● **What you have to do**:
Everything from the line holding "DHT2 pin DATA: D2 -> D3" to the end of the listing below should be copied exactly, line for line, minus the pictures.

● **Recorded data**:
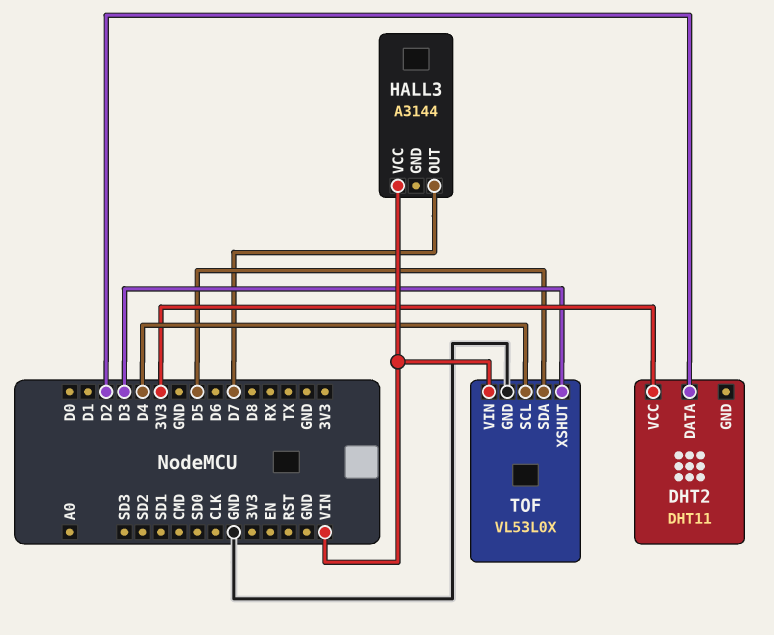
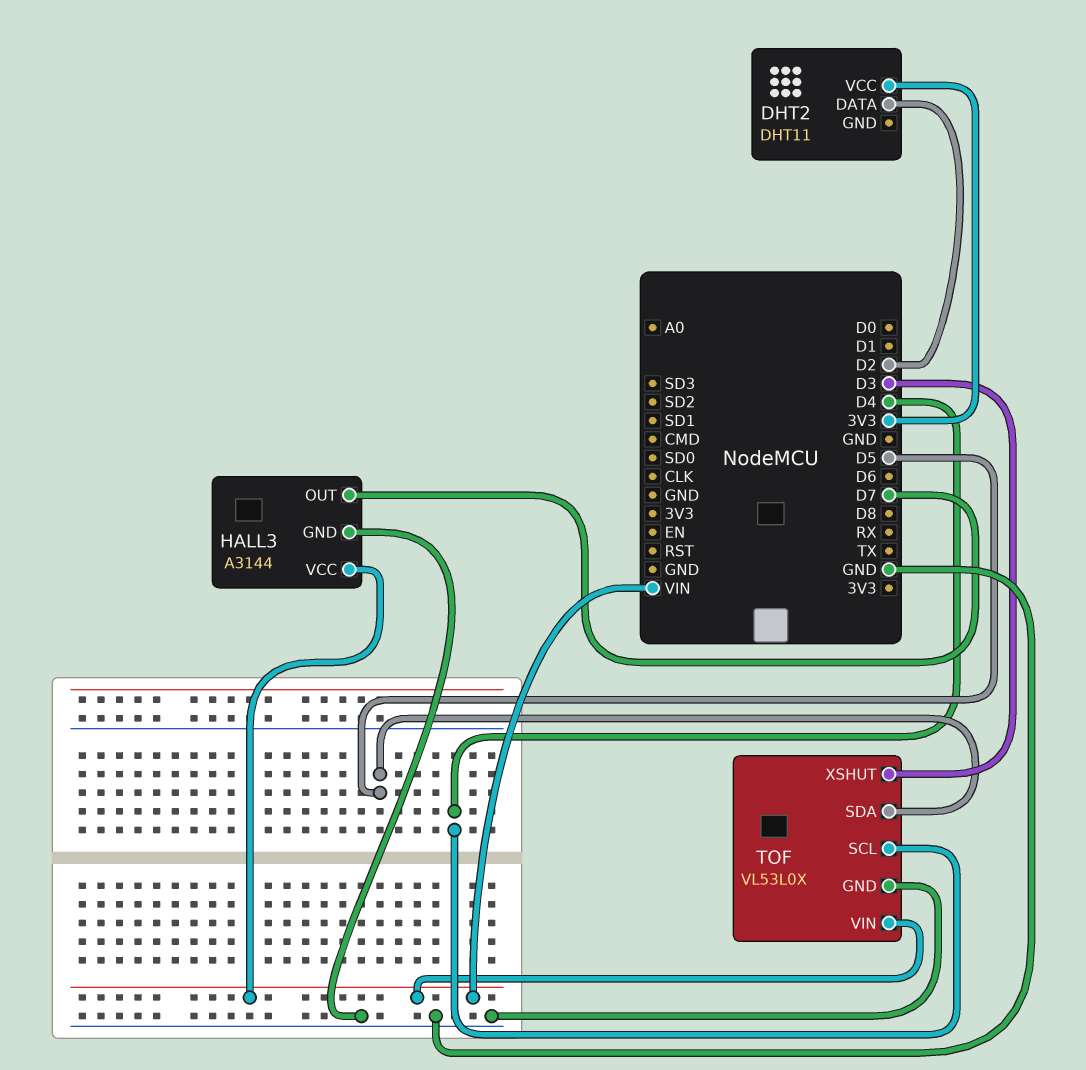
HALL3 pin GND: none -> GND

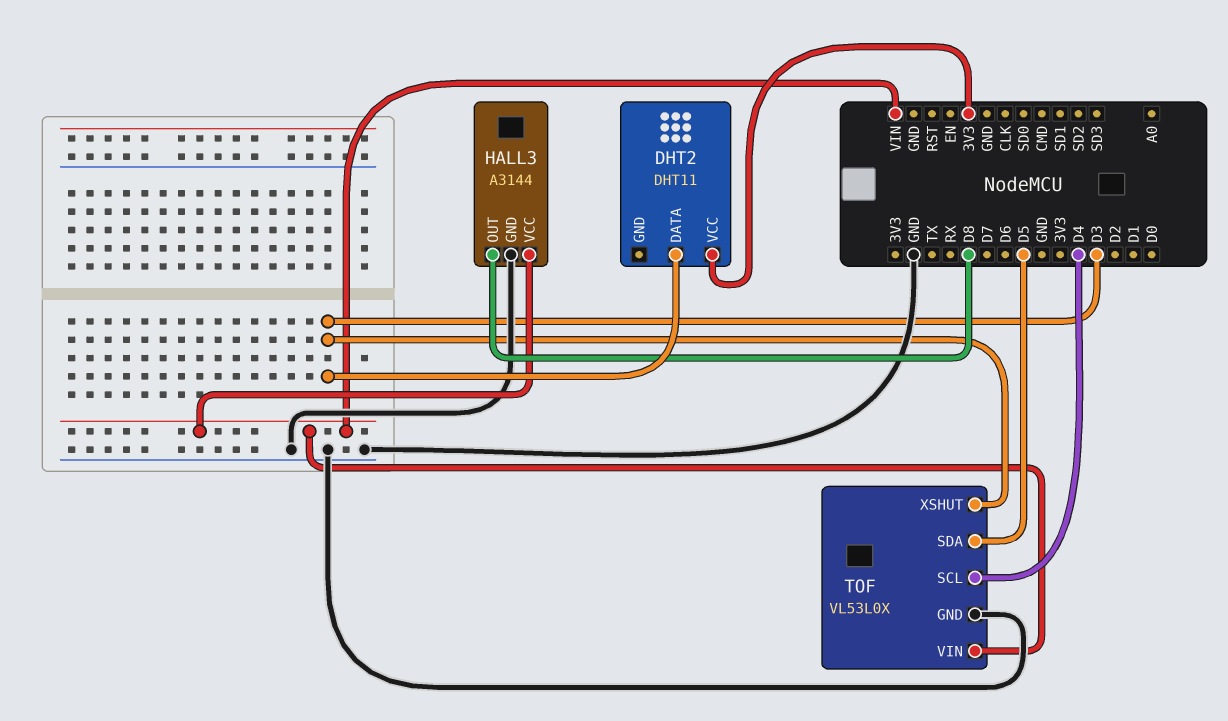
DHT2 pin DATA: D2 -> D3
HALL3 pin OUT: D7 -> D8

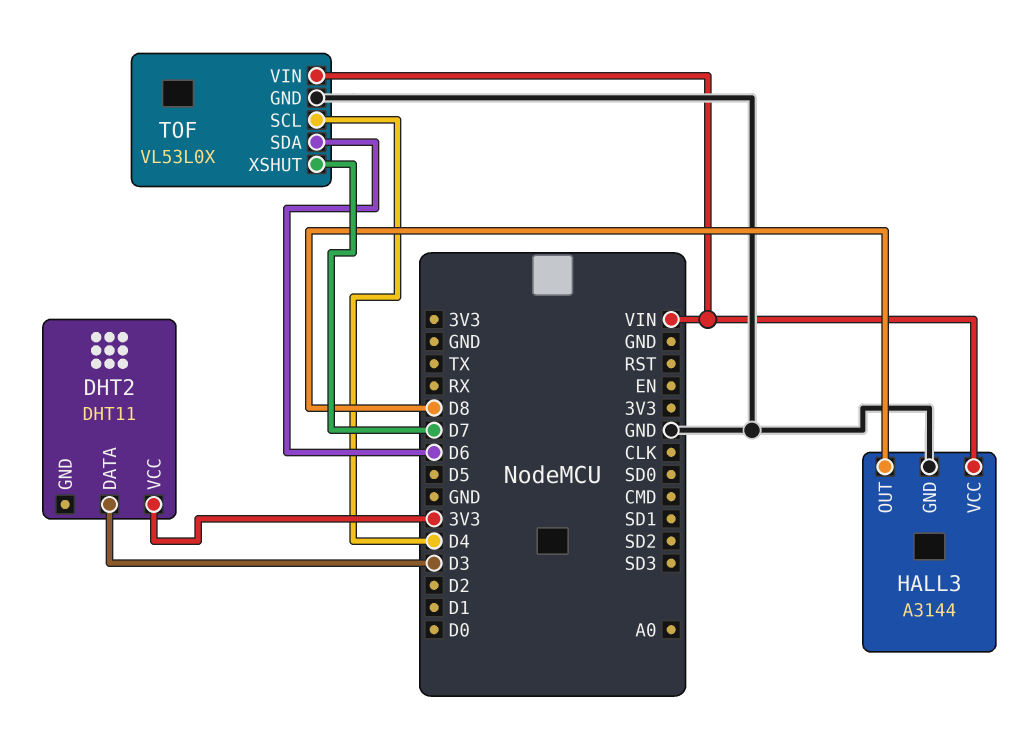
TOF pin SDA: D5 -> D6
TOF pin XSHUT: D3 -> D7

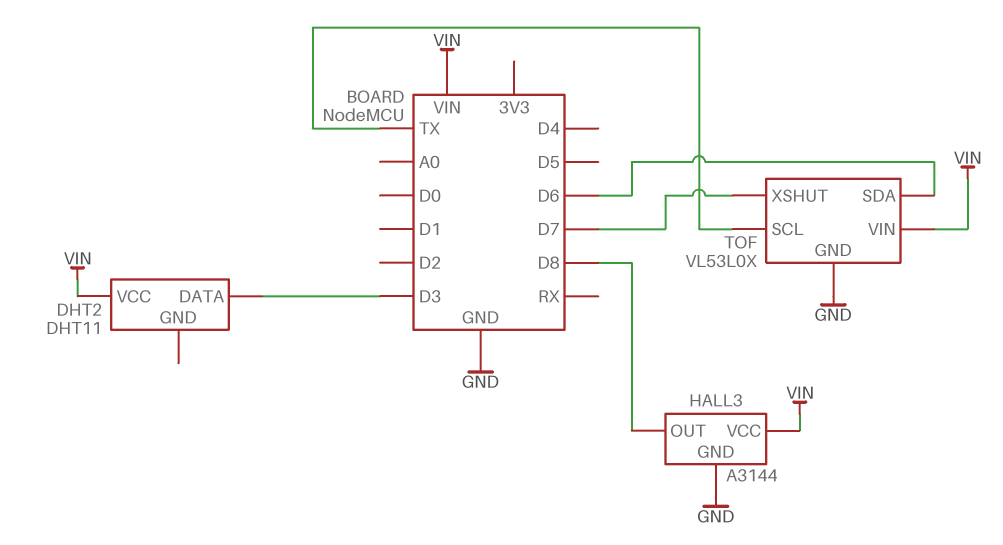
DHT2 pin VCC: 3V3 -> VIN
TOF pin SCL: D4 -> TX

● **Exercise solution**:
DHT2 pin DATA: D2 -> D3
HALL3 pin OUT: D7 -> D8

TOF pin SDA: D5 -> D6
TOF pin XSHUT: D3 -> D7

DHT2 pin VCC: 3V3 -> VIN
TOF pin SCL: D4 -> TX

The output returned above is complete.